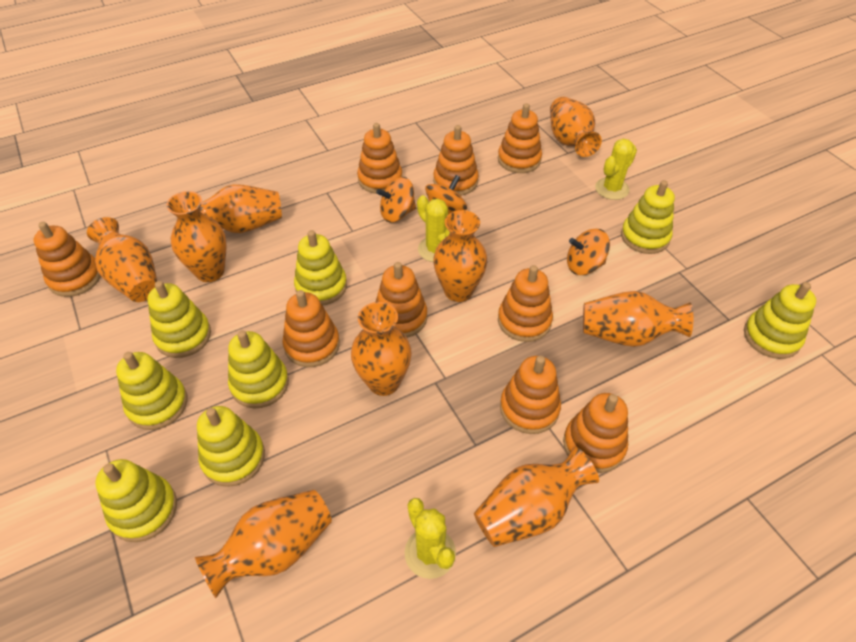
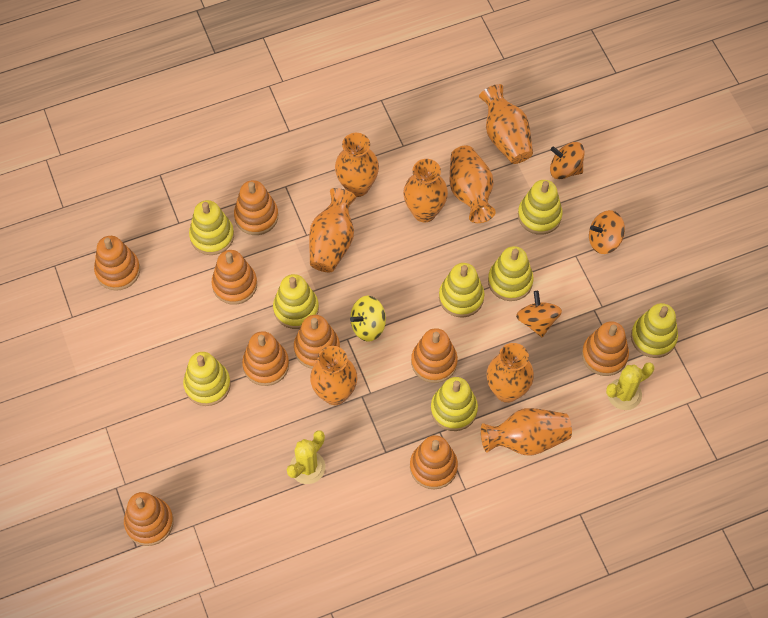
orange vase: 9 -> 8
yellow cactus: 3 -> 2
yellow spinning top: 0 -> 1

______________________________

§ **YOUR OBJECTIVE**
Your task is to repeat the material above exactly, without its pictures.

§ **WRITTEN REPLY**
orange vase: 9 -> 8
yellow cactus: 3 -> 2
yellow spinning top: 0 -> 1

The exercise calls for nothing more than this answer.